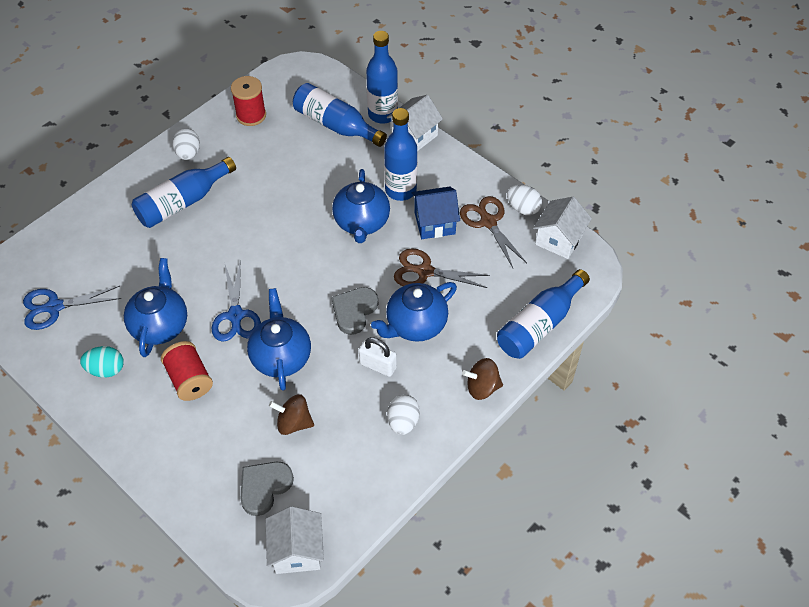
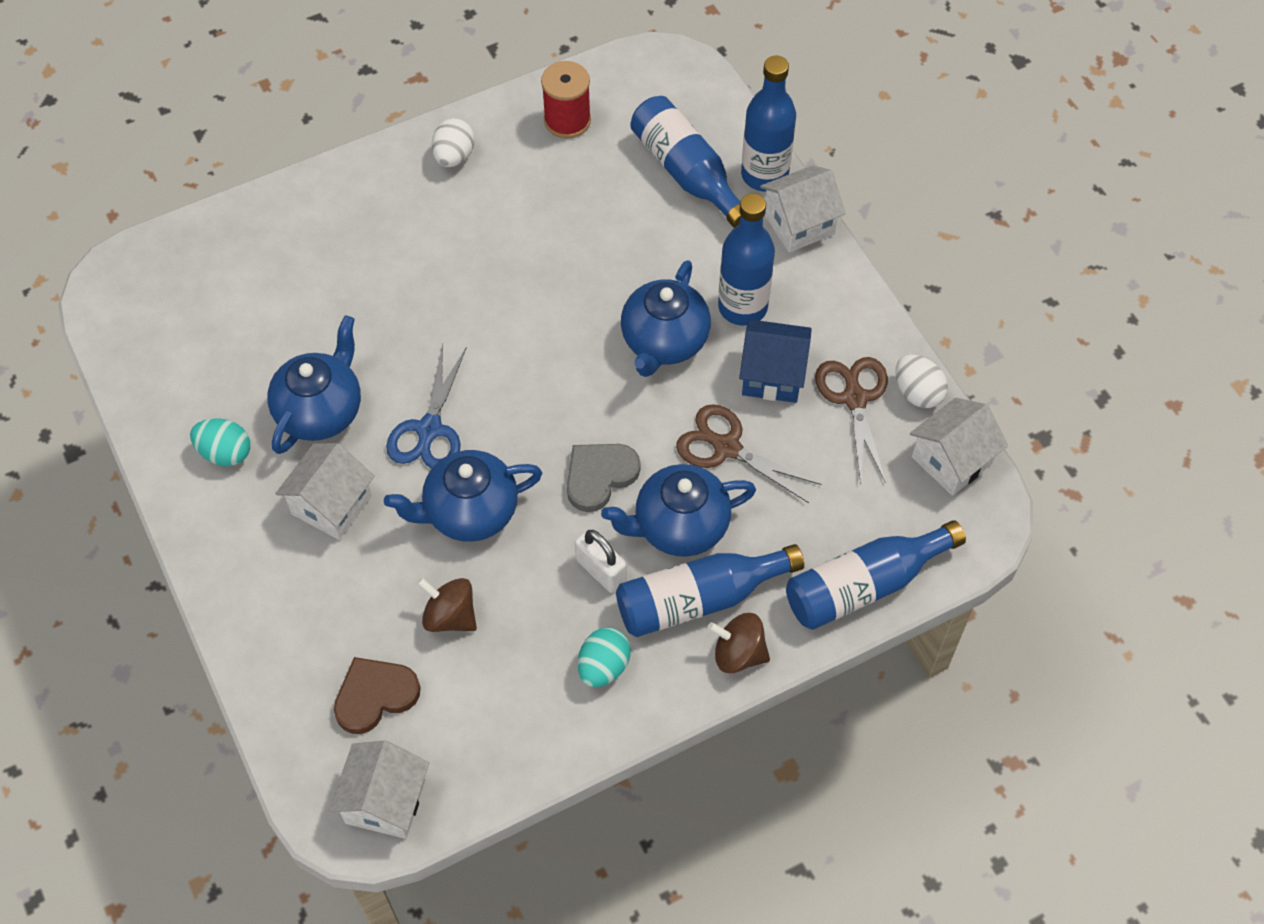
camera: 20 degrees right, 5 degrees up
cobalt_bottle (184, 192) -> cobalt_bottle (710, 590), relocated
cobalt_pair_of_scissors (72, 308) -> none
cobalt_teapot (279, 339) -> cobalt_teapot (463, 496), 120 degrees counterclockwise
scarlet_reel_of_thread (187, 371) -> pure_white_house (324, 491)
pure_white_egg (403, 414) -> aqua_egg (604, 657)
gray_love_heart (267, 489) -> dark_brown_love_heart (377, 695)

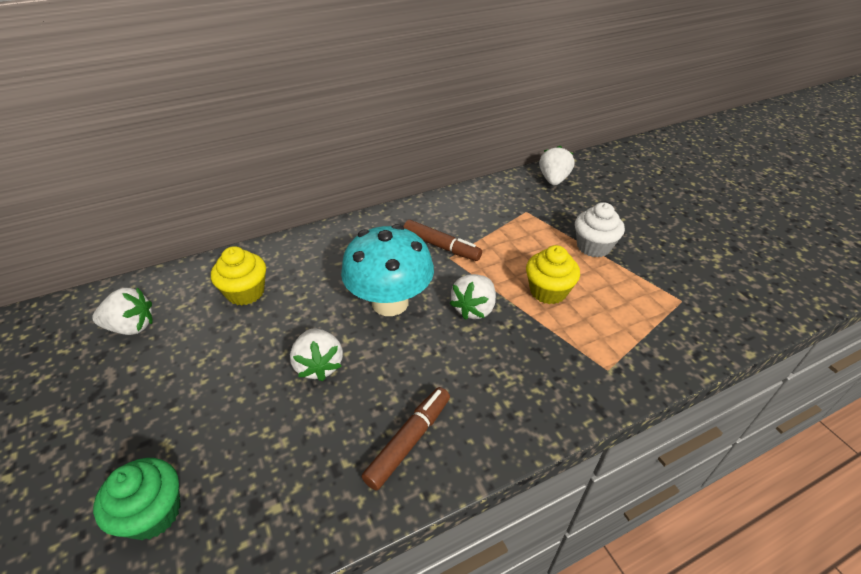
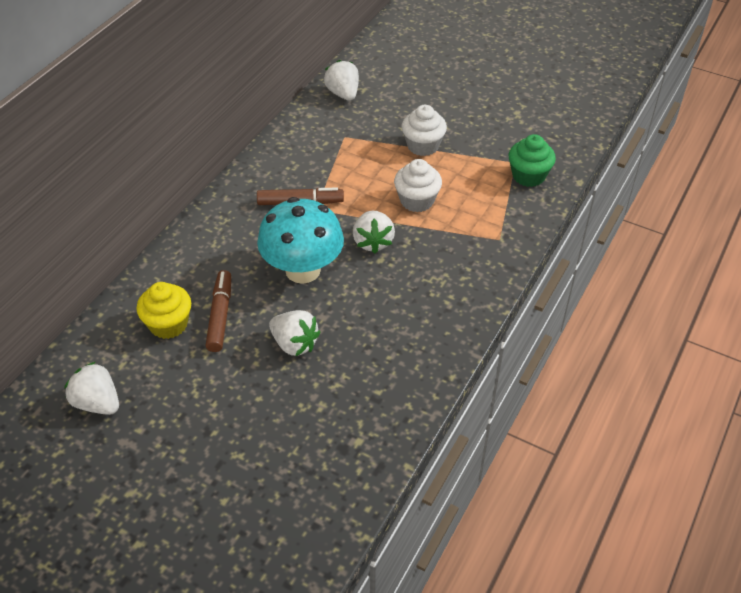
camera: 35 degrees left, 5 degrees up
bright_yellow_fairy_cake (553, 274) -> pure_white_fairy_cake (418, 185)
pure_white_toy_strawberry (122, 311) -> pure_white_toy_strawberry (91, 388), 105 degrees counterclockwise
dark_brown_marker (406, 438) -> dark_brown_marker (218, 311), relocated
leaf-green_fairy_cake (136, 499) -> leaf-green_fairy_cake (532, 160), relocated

------

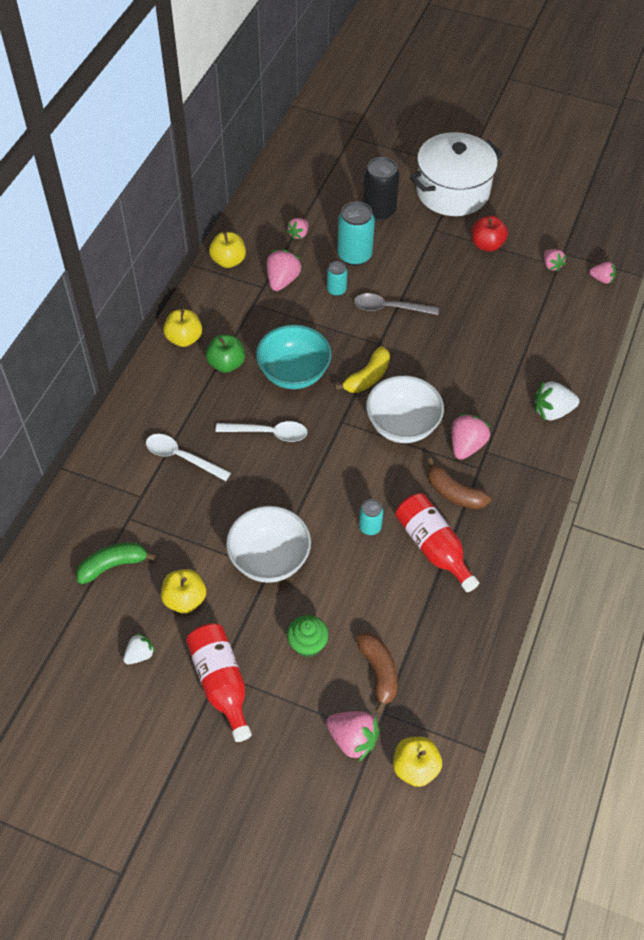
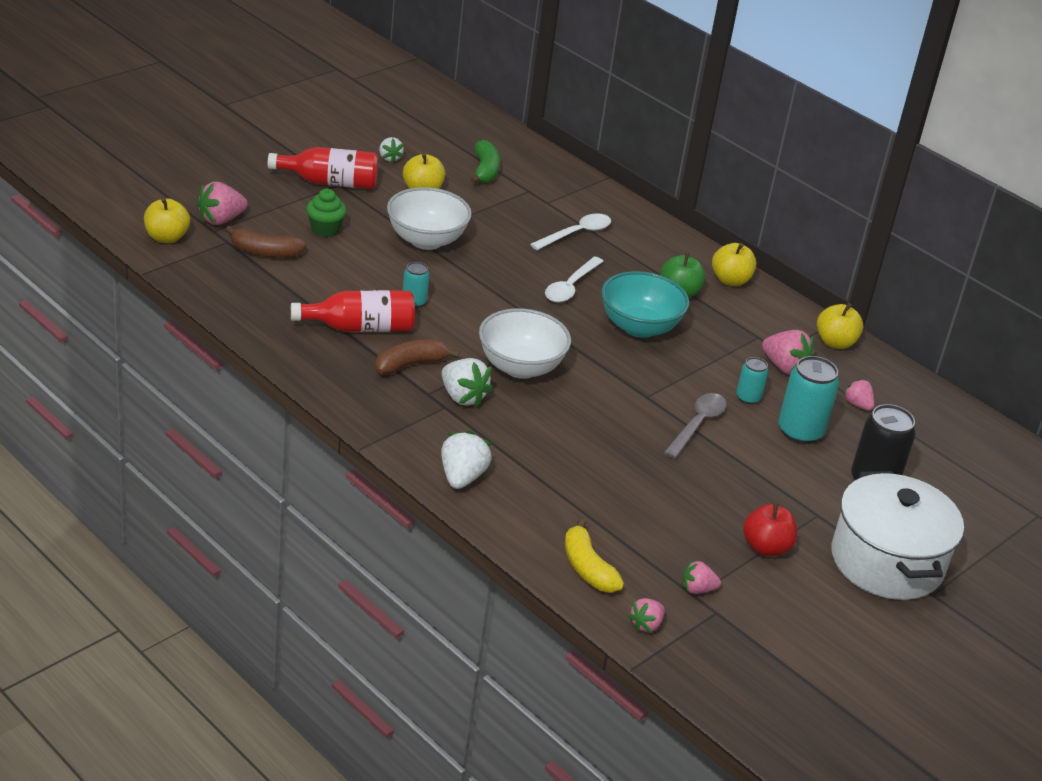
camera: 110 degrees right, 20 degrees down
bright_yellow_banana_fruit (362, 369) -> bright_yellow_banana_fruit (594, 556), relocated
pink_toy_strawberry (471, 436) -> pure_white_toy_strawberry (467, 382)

------

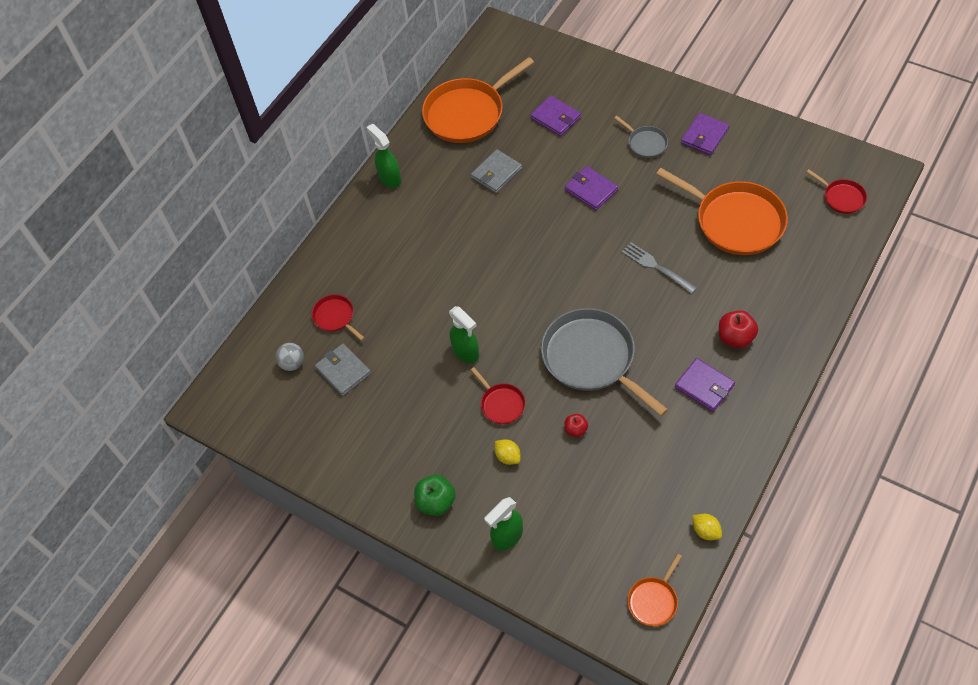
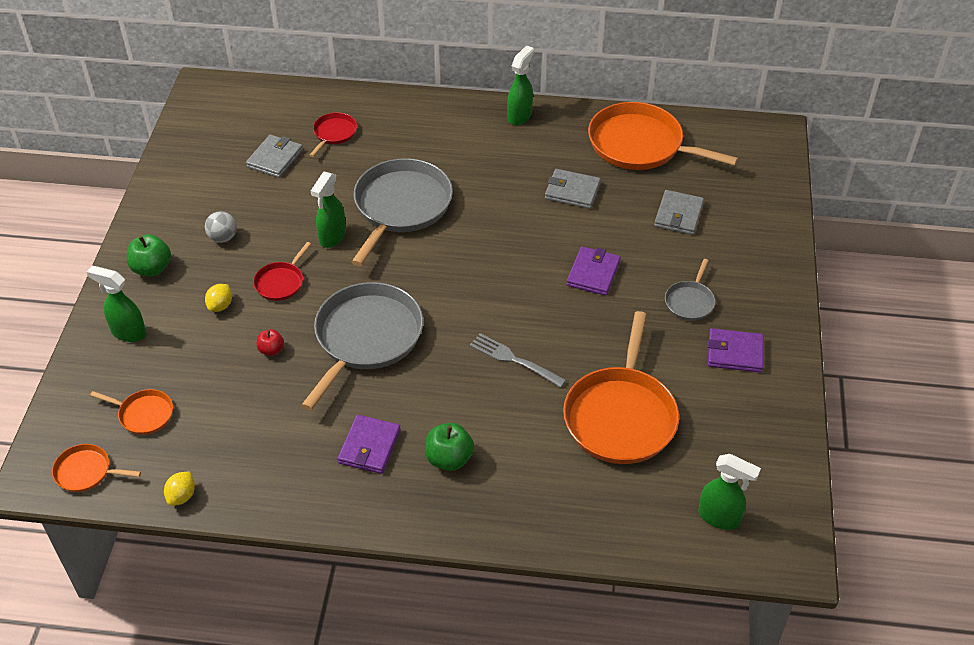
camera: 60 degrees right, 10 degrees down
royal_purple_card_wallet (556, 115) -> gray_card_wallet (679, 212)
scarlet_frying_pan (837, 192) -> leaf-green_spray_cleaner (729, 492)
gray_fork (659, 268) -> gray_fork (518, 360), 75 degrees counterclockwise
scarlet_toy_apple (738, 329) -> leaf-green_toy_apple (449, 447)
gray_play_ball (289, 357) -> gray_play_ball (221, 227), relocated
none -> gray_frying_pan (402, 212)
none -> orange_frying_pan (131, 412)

------

_WHAT THE TASK ASKS_:
In the listing above, locate the line with "bright_yellow_banana_fruit (362, 369)" and the line with "pink_toy_strawberry (471, 436)", then extract exactly those lines and every line between them, and nothing more.

_ANSWER TO THIS PROBLEM_:
bright_yellow_banana_fruit (362, 369) -> bright_yellow_banana_fruit (594, 556), relocated
pink_toy_strawberry (471, 436) -> pure_white_toy_strawberry (467, 382)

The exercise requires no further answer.